**About this task**
Starting with the line that contains "(656, 548) = (637, 301): orange" and stopping after the line that contains "(727, 297) = (222, 276): brown", return each line below exactly as written, with no others.

**Task data**
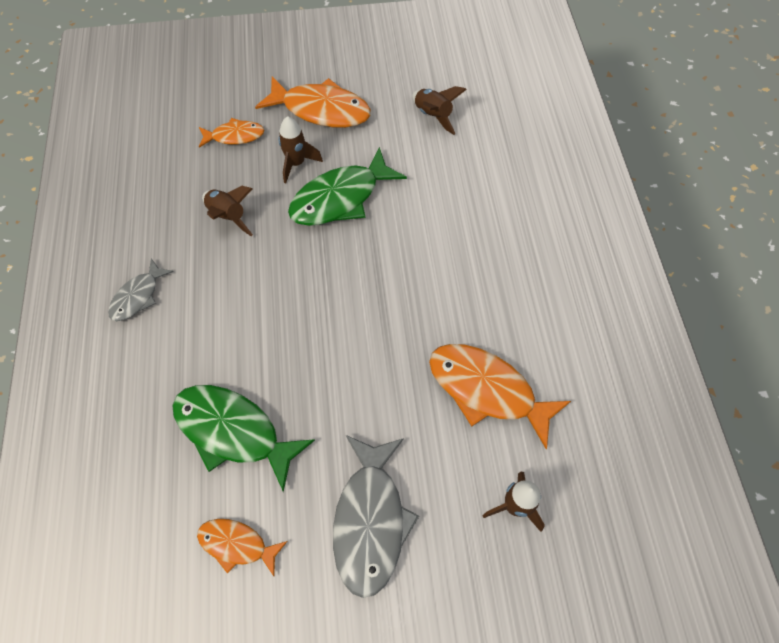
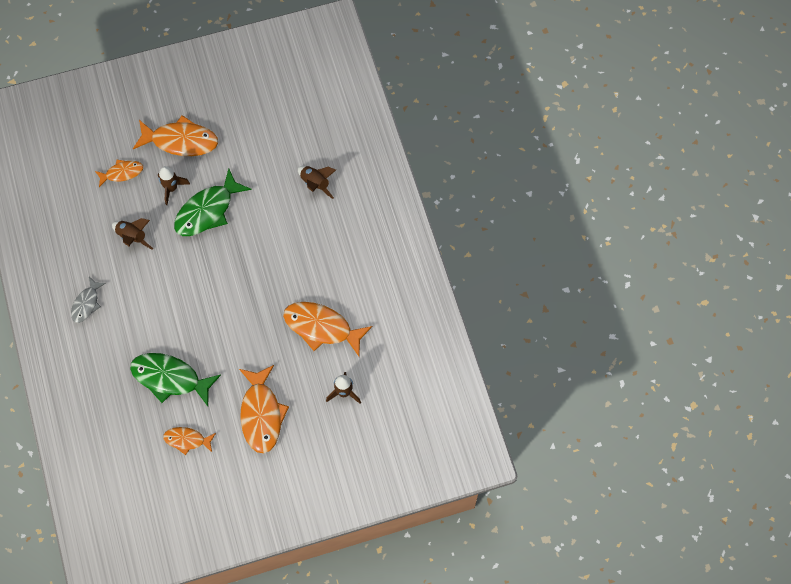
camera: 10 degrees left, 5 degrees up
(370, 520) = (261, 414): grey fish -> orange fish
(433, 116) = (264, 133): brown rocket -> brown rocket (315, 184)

...

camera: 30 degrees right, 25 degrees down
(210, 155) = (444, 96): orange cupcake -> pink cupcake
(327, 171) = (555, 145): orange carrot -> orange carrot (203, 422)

...

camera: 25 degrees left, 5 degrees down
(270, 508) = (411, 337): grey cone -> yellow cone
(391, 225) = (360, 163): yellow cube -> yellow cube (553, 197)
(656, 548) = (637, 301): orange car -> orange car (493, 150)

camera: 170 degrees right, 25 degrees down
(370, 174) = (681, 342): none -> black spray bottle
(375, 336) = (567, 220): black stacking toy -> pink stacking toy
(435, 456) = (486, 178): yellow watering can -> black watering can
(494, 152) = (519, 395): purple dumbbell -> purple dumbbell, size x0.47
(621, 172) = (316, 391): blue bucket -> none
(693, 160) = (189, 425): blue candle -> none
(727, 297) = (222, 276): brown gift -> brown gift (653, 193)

**Answer for the task**
(656, 548) = (637, 301): orange car -> orange car (493, 150)

camera: 170 degrees right, 25 degrees down
(370, 174) = (681, 342): none -> black spray bottle
(375, 336) = (567, 220): black stacking toy -> pink stacking toy
(435, 456) = (486, 178): yellow watering can -> black watering can
(494, 152) = (519, 395): purple dumbbell -> purple dumbbell, size x0.47
(621, 172) = (316, 391): blue bucket -> none
(693, 160) = (189, 425): blue candle -> none
(727, 297) = (222, 276): brown gift -> brown gift (653, 193)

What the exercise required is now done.